* _Work to do_:
Format every line of the records below as a Markdown table with the columns Row and Line. Number each line in order and leave out blank lines.

----------

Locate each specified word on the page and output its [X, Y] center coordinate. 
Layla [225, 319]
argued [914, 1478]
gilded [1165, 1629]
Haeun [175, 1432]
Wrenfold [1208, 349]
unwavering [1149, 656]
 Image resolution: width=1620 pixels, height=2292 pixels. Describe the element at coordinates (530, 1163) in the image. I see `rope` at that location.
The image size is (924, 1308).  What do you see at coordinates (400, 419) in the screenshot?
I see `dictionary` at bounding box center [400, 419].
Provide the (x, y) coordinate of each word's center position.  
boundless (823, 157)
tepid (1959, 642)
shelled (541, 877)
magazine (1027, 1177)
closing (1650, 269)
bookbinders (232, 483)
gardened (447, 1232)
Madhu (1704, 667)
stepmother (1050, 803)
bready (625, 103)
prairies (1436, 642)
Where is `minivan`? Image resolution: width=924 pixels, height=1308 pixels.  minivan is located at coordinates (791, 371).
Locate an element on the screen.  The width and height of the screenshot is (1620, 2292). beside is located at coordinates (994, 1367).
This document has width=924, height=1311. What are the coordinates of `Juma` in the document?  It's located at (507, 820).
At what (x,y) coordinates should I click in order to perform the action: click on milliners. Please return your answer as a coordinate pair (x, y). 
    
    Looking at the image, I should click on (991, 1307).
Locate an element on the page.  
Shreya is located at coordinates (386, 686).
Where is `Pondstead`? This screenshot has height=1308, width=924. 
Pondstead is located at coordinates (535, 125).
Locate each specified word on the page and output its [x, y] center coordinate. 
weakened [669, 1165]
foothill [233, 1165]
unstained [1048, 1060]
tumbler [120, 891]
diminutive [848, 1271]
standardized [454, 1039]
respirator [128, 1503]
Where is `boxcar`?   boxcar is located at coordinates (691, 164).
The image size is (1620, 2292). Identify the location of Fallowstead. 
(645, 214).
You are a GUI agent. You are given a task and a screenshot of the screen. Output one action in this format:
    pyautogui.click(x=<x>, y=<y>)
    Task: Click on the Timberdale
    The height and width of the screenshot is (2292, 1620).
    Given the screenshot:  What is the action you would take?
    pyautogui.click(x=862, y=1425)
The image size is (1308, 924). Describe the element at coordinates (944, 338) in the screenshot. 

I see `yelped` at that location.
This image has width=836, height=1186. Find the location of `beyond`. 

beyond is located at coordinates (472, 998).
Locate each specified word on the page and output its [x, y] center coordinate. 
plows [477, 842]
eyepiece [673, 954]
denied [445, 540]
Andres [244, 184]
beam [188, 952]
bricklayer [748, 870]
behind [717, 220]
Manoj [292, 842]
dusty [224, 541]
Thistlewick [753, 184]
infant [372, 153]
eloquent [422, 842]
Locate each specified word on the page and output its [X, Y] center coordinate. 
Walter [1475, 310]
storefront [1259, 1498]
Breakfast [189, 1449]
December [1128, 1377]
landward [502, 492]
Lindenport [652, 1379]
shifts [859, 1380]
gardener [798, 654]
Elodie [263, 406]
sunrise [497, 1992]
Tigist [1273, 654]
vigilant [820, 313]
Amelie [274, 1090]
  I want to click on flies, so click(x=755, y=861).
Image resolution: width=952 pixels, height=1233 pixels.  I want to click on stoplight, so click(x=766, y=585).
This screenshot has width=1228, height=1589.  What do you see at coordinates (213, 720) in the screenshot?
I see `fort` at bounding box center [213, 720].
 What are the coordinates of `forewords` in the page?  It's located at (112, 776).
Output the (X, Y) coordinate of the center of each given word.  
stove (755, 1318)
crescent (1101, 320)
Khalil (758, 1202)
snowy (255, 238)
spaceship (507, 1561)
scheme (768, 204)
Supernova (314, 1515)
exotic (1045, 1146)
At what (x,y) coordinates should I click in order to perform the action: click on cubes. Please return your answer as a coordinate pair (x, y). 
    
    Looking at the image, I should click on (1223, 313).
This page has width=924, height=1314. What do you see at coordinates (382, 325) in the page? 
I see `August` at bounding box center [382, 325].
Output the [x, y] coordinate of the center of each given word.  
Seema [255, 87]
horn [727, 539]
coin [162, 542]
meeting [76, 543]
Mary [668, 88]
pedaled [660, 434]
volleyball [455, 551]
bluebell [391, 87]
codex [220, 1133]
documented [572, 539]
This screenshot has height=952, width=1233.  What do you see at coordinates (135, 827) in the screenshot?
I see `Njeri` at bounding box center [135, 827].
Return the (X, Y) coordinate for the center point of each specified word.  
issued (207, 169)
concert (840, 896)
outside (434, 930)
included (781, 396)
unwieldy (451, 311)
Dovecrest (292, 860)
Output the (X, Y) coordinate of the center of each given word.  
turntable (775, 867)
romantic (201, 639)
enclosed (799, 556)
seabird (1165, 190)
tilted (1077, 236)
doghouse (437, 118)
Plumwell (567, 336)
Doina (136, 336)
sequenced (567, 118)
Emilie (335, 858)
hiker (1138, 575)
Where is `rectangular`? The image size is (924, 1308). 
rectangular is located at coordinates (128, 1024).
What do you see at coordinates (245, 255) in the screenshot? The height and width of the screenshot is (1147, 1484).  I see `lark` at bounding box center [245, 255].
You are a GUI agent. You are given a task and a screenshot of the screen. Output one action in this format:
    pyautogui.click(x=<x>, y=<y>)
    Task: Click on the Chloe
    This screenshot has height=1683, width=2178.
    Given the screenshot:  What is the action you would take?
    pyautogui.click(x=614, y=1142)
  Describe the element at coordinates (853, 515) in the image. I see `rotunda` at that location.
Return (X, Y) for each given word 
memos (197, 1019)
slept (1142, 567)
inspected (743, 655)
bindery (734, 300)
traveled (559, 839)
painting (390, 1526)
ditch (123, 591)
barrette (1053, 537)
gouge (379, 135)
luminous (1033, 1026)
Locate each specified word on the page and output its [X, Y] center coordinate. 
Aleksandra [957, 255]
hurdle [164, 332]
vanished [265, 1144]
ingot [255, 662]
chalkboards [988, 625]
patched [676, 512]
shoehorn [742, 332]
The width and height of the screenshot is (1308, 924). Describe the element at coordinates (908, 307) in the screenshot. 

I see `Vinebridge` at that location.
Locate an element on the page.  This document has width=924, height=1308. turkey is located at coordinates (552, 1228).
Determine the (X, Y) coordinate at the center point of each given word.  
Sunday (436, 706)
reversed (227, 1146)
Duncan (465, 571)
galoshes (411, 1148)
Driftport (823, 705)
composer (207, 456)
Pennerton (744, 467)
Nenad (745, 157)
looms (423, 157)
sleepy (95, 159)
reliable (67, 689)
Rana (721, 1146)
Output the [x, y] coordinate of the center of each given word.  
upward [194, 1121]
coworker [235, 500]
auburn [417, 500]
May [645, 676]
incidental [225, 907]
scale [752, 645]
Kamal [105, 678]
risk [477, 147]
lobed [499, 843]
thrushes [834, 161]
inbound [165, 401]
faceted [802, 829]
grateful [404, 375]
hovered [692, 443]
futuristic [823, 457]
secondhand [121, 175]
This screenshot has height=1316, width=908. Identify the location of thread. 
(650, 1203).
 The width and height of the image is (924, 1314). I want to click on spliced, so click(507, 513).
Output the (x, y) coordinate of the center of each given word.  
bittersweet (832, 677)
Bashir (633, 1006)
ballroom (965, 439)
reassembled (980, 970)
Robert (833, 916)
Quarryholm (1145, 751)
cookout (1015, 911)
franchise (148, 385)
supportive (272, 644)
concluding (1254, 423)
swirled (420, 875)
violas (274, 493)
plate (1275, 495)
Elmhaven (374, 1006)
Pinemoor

----------

* _Complete output_:
| Row | Line |
|---|---|
| 1 | Locate each specified word on the page and output its [X, Y] center coordinate.  |
| 2 | Layla [225, 319] |
| 3 | argued [914, 1478] |
| 4 | gilded [1165, 1629] |
| 5 | Haeun [175, 1432] |
| 6 | Wrenfold [1208, 349] |
| 7 | unwavering [1149, 656] |
| 8 |  Image resolution: width=1620 pixels, height=2292 pixels. Describe the element at coordinates (530, 1163) in the image. I see `rope` at that location. |
| 9 | The image size is (924, 1308).  What do you see at coordinates (400, 419) in the screenshot? |
| 10 | I see `dictionary` at bounding box center [400, 419]. |
| 11 | Provide the (x, y) coordinate of each word's center position.   |
| 12 | boundless (823, 157) |
| 13 | tepid (1959, 642) |
| 14 | shelled (541, 877) |
| 15 | magazine (1027, 1177) |
| 16 | closing (1650, 269) |
| 17 | bookbinders (232, 483) |
| 18 | gardened (447, 1232) |
| 19 | Madhu (1704, 667) |
| 20 | stepmother (1050, 803) |
| 21 | bready (625, 103) |
| 22 | prairies (1436, 642) |
| 23 | Where is `minivan`? Image resolution: width=924 pixels, height=1308 pixels.  minivan is located at coordinates (791, 371). |
| 24 | Locate an element on the screen.  The width and height of the screenshot is (1620, 2292). beside is located at coordinates (994, 1367). |
| 25 | This document has width=924, height=1311. What are the coordinates of `Juma` in the document?  It's located at (507, 820). |
| 26 | At what (x,y) coordinates should I click in order to perform the action: click on milliners. Please return your answer as a coordinate pair (x, y).  |
| 27 |     Looking at the image, I should click on (991, 1307). |
| 28 | Locate an element on the page.   |
| 29 | Shreya is located at coordinates (386, 686). |
| 30 | Where is `Pondstead`? This screenshot has height=1308, width=924.  |
| 31 | Pondstead is located at coordinates (535, 125). |
| 32 | Locate each specified word on the page and output its [x, y] center coordinate.  |
| 33 | weakened [669, 1165] |
| 34 | foothill [233, 1165] |
| 35 | unstained [1048, 1060] |
| 36 | tumbler [120, 891] |
| 37 | diminutive [848, 1271] |
| 38 | standardized [454, 1039] |
| 39 | respirator [128, 1503] |
| 40 | Where is `boxcar`?   boxcar is located at coordinates (691, 164). |
| 41 | The image size is (1620, 2292). Identify the location of Fallowstead.  |
| 42 | (645, 214). |
| 43 | You are a GUI agent. You are given a task and a screenshot of the screen. Output one action in this format: |
| 44 |     pyautogui.click(x=<x>, y=<y>) |
| 45 |     Task: Click on the Timberdale |
| 46 |     The height and width of the screenshot is (2292, 1620). |
| 47 |     Given the screenshot:  What is the action you would take? |
| 48 |     pyautogui.click(x=862, y=1425) |
| 49 | The image size is (1308, 924). Describe the element at coordinates (944, 338) in the screenshot.  |
| 50 | I see `yelped` at that location. |
| 51 | This image has width=836, height=1186. Find the location of `beyond`.  |
| 52 | beyond is located at coordinates (472, 998). |
| 53 | Locate each specified word on the page and output its [x, y] center coordinate.  |
| 54 | plows [477, 842] |
| 55 | eyepiece [673, 954] |
| 56 | denied [445, 540] |
| 57 | Andres [244, 184] |
| 58 | beam [188, 952] |
| 59 | bricklayer [748, 870] |
| 60 | behind [717, 220] |
| 61 | Manoj [292, 842] |
| 62 | dusty [224, 541] |
| 63 | Thistlewick [753, 184] |
| 64 | infant [372, 153] |
| 65 | eloquent [422, 842] |
| 66 | Locate each specified word on the page and output its [X, Y] center coordinate.  |
| 67 | Walter [1475, 310] |
| 68 | storefront [1259, 1498] |
| 69 | Breakfast [189, 1449] |
| 70 | December [1128, 1377] |
| 71 | landward [502, 492] |
| 72 | Lindenport [652, 1379] |
| 73 | shifts [859, 1380] |
| 74 | gardener [798, 654] |
| 75 | Elodie [263, 406] |
| 76 | sunrise [497, 1992] |
| 77 | Tigist [1273, 654] |
| 78 | vigilant [820, 313] |
| 79 | Amelie [274, 1090] |
| 80 |   I want to click on flies, so click(x=755, y=861). |
| 81 | Image resolution: width=952 pixels, height=1233 pixels.  I want to click on stoplight, so click(x=766, y=585). |
| 82 | This screenshot has width=1228, height=1589.  What do you see at coordinates (213, 720) in the screenshot? |
| 83 | I see `fort` at bounding box center [213, 720]. |
| 84 |  What are the coordinates of `forewords` in the page?  It's located at (112, 776). |
| 85 | Output the (X, Y) coordinate of the center of each given word.   |
| 86 | stove (755, 1318) |
| 87 | crescent (1101, 320) |
| 88 | Khalil (758, 1202) |
| 89 | snowy (255, 238) |
| 90 | spaceship (507, 1561) |
| 91 | scheme (768, 204) |
| 92 | Supernova (314, 1515) |
| 93 | exotic (1045, 1146) |
| 94 | At what (x,y) coordinates should I click in order to perform the action: click on cubes. Please return your answer as a coordinate pair (x, y).  |
| 95 |     Looking at the image, I should click on (1223, 313). |
| 96 | This page has width=924, height=1314. What do you see at coordinates (382, 325) in the page?  |
| 97 | I see `August` at bounding box center [382, 325]. |
| 98 | Output the [x, y] coordinate of the center of each given word.   |
| 99 | Seema [255, 87] |
| 100 | horn [727, 539] |
| 101 | coin [162, 542] |
| 102 | meeting [76, 543] |
| 103 | Mary [668, 88] |
| 104 | pedaled [660, 434] |
| 105 | volleyball [455, 551] |
| 106 | bluebell [391, 87] |
| 107 | codex [220, 1133] |
| 108 | documented [572, 539] |
| 109 | This screenshot has height=952, width=1233.  What do you see at coordinates (135, 827) in the screenshot? |
| 110 | I see `Njeri` at bounding box center [135, 827]. |
| 111 | Return the (X, Y) coordinate for the center point of each specified word.   |
| 112 | issued (207, 169) |
| 113 | concert (840, 896) |
| 114 | outside (434, 930) |
| 115 | included (781, 396) |
| 116 | unwieldy (451, 311) |
| 117 | Dovecrest (292, 860) |
| 118 | Output the (X, Y) coordinate of the center of each given word.   |
| 119 | turntable (775, 867) |
| 120 | romantic (201, 639) |
| 121 | enclosed (799, 556) |
| 122 | seabird (1165, 190) |
| 123 | tilted (1077, 236) |
| 124 | doghouse (437, 118) |
| 125 | Plumwell (567, 336) |
| 126 | Doina (136, 336) |
| 127 | sequenced (567, 118) |
| 128 | Emilie (335, 858) |
| 129 | hiker (1138, 575) |
| 130 | Where is `rectangular`? The image size is (924, 1308).  |
| 131 | rectangular is located at coordinates (128, 1024). |
| 132 | What do you see at coordinates (245, 255) in the screenshot? The height and width of the screenshot is (1147, 1484).  I see `lark` at bounding box center [245, 255]. |
| 133 | You are a GUI agent. You are given a task and a screenshot of the screen. Output one action in this format: |
| 134 |     pyautogui.click(x=<x>, y=<y>) |
| 135 |     Task: Click on the Chloe |
| 136 |     This screenshot has height=1683, width=2178. |
| 137 |     Given the screenshot:  What is the action you would take? |
| 138 |     pyautogui.click(x=614, y=1142) |
| 139 |   Describe the element at coordinates (853, 515) in the image. I see `rotunda` at that location. |
| 140 | Return (X, Y) for each given word  |
| 141 | memos (197, 1019) |
| 142 | slept (1142, 567) |
| 143 | inspected (743, 655) |
| 144 | bindery (734, 300) |
| 145 | traveled (559, 839) |
| 146 | painting (390, 1526) |
| 147 | ditch (123, 591) |
| 148 | barrette (1053, 537) |
| 149 | gouge (379, 135) |
| 150 | luminous (1033, 1026) |
| 151 | Locate each specified word on the page and output its [X, Y] center coordinate.  |
| 152 | Aleksandra [957, 255] |
| 153 | hurdle [164, 332] |
| 154 | vanished [265, 1144] |
| 155 | ingot [255, 662] |
| 156 | chalkboards [988, 625] |
| 157 | patched [676, 512] |
| 158 | shoehorn [742, 332] |
| 159 | The width and height of the screenshot is (1308, 924). Describe the element at coordinates (908, 307) in the screenshot.  |
| 160 | I see `Vinebridge` at that location. |
| 161 | Locate an element on the page.  This document has width=924, height=1308. turkey is located at coordinates (552, 1228). |
| 162 | Determine the (X, Y) coordinate at the center point of each given word.   |
| 163 | Sunday (436, 706) |
| 164 | reversed (227, 1146) |
| 165 | Duncan (465, 571) |
| 166 | galoshes (411, 1148) |
| 167 | Driftport (823, 705) |
| 168 | composer (207, 456) |
| 169 | Pennerton (744, 467) |
| 170 | Nenad (745, 157) |
| 171 | looms (423, 157) |
| 172 | sleepy (95, 159) |
| 173 | reliable (67, 689) |
| 174 | Rana (721, 1146) |
| 175 | Output the [x, y] coordinate of the center of each given word.   |
| 176 | upward [194, 1121] |
| 177 | coworker [235, 500] |
| 178 | auburn [417, 500] |
| 179 | May [645, 676] |
| 180 | incidental [225, 907] |
| 181 | scale [752, 645] |
| 182 | Kamal [105, 678] |
| 183 | risk [477, 147] |
| 184 | lobed [499, 843] |
| 185 | thrushes [834, 161] |
| 186 | inbound [165, 401] |
| 187 | faceted [802, 829] |
| 188 | grateful [404, 375] |
| 189 | hovered [692, 443] |
| 190 | futuristic [823, 457] |
| 191 | secondhand [121, 175] |
| 192 | This screenshot has height=1316, width=908. Identify the location of thread.  |
| 193 | (650, 1203). |
| 194 |  The width and height of the image is (924, 1314). I want to click on spliced, so click(507, 513). |
| 195 | Output the (x, y) coordinate of the center of each given word.   |
| 196 | bittersweet (832, 677) |
| 197 | Bashir (633, 1006) |
| 198 | ballroom (965, 439) |
| 199 | reassembled (980, 970) |
| 200 | Robert (833, 916) |
| 201 | Quarryholm (1145, 751) |
| 202 | cookout (1015, 911) |
| 203 | franchise (148, 385) |
| 204 | supportive (272, 644) |
| 205 | concluding (1254, 423) |
| 206 | swirled (420, 875) |
| 207 | violas (274, 493) |
| 208 | plate (1275, 495) |
| 209 | Elmhaven (374, 1006) |
| 210 | Pinemoor |